» Task prompt
Leave the images aside and repeat the whole listing exactly.

Top of Given information

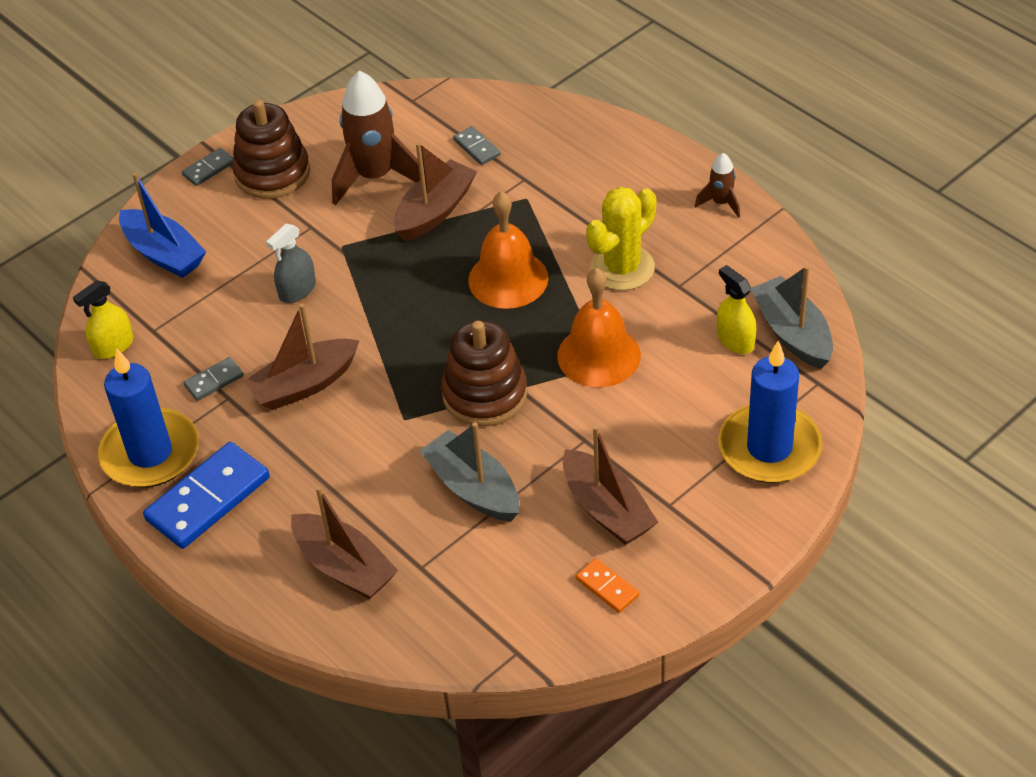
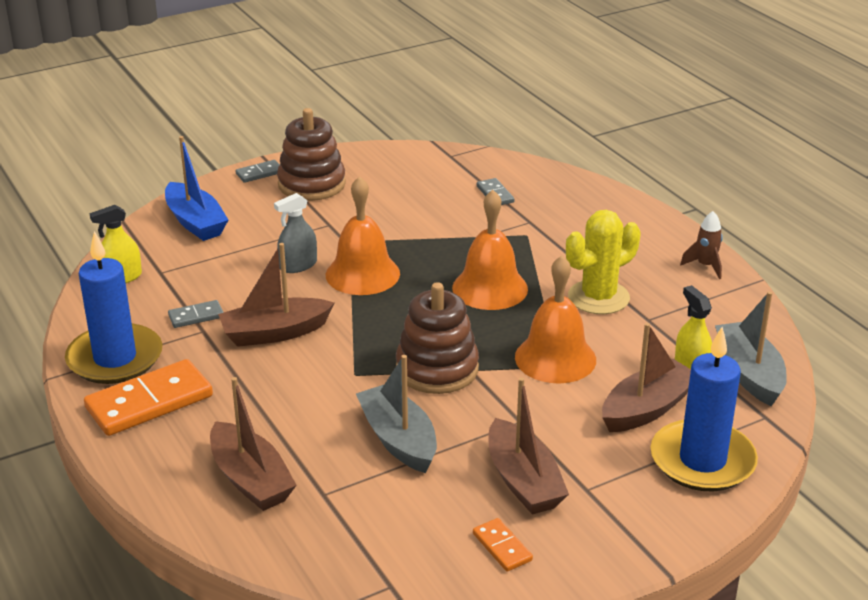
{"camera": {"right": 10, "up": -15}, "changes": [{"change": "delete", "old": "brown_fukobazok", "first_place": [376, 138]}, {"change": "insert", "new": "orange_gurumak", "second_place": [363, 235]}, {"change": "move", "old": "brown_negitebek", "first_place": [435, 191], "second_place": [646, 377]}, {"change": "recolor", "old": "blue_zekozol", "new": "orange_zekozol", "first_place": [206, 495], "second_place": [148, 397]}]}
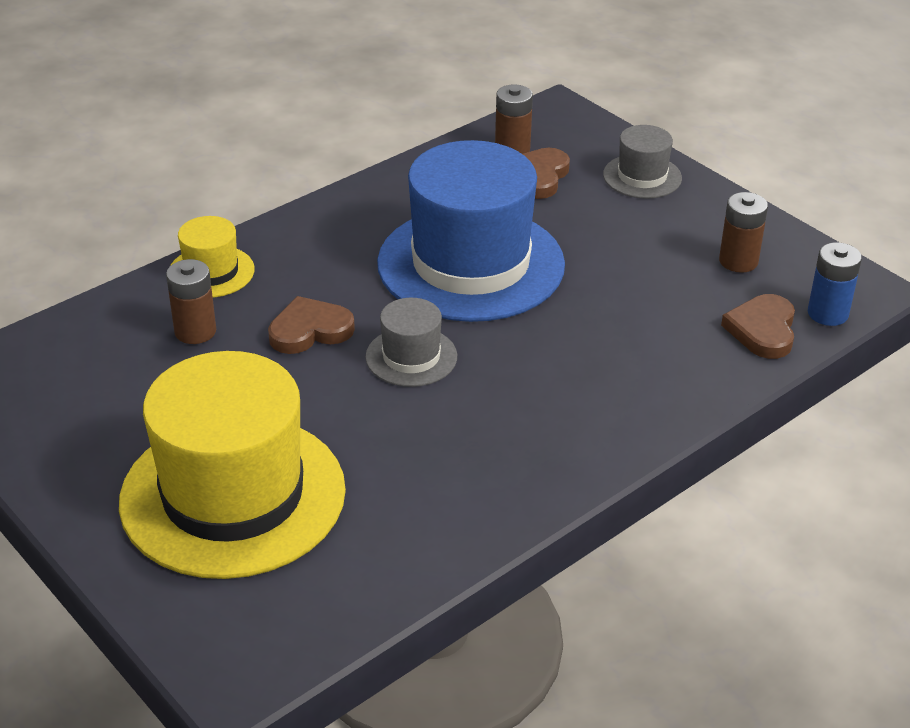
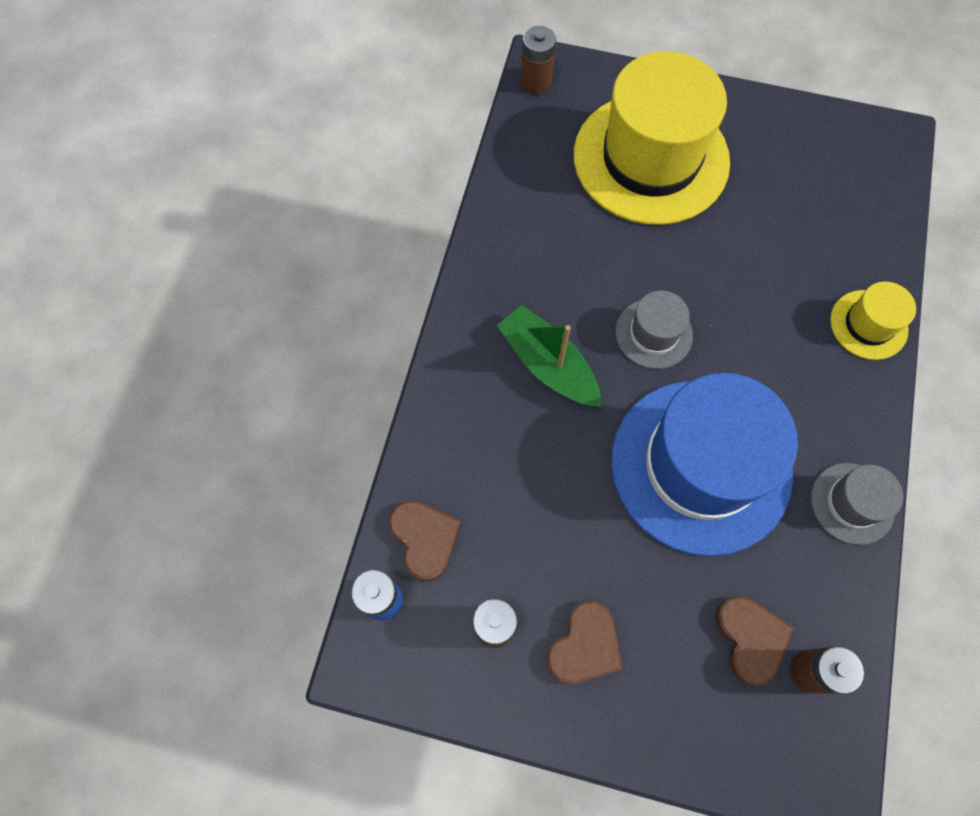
{"camera": {"right": 145, "up": 30}, "changes": [{"change": "insert", "new": "green_negitebek", "second_place": [549, 356]}, {"change": "move", "old": "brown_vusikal", "first_place": [191, 301], "second_place": [538, 60]}, {"change": "move", "old": "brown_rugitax", "first_place": [311, 325], "second_place": [584, 642]}, {"change": "move", "old": "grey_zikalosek", "first_place": [642, 162], "second_place": [857, 504]}]}
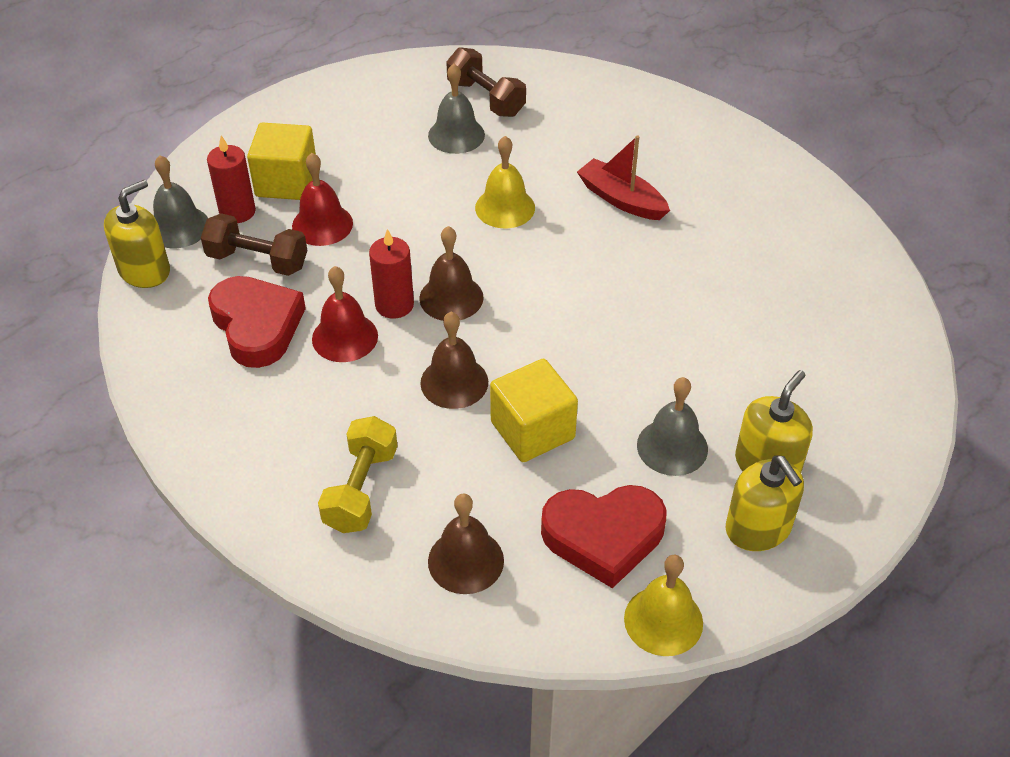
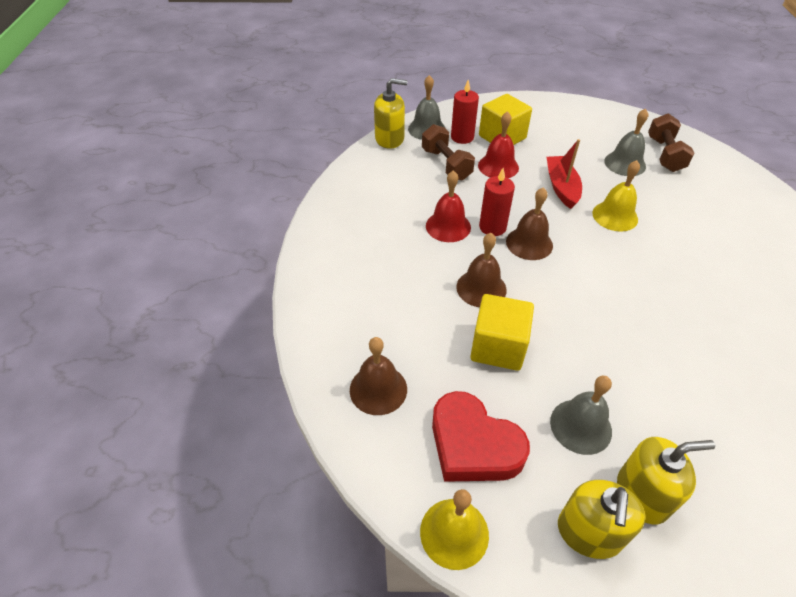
{"camera": {"right": 45, "up": 0}, "changes": [{"change": "delete", "old": "red_rugitax", "first_place": [257, 322]}, {"change": "delete", "old": "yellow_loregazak", "first_place": [357, 474]}, {"change": "move", "old": "red_negitebek", "first_place": [623, 177], "second_place": [564, 174]}]}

Bottom of Given information

» Response to this exercise
{"camera": {"right": 10, "up": -15}, "changes": [{"change": "delete", "old": "brown_fukobazok", "first_place": [376, 138]}, {"change": "insert", "new": "orange_gurumak", "second_place": [363, 235]}, {"change": "move", "old": "brown_negitebek", "first_place": [435, 191], "second_place": [646, 377]}, {"change": "recolor", "old": "blue_zekozol", "new": "orange_zekozol", "first_place": [206, 495], "second_place": [148, 397]}]}
{"camera": {"right": 145, "up": 30}, "changes": [{"change": "insert", "new": "green_negitebek", "second_place": [549, 356]}, {"change": "move", "old": "brown_vusikal", "first_place": [191, 301], "second_place": [538, 60]}, {"change": "move", "old": "brown_rugitax", "first_place": [311, 325], "second_place": [584, 642]}, {"change": "move", "old": "grey_zikalosek", "first_place": [642, 162], "second_place": [857, 504]}]}
{"camera": {"right": 45, "up": 0}, "changes": [{"change": "delete", "old": "red_rugitax", "first_place": [257, 322]}, {"change": "delete", "old": "yellow_loregazak", "first_place": [357, 474]}, {"change": "move", "old": "red_negitebek", "first_place": [623, 177], "second_place": [564, 174]}]}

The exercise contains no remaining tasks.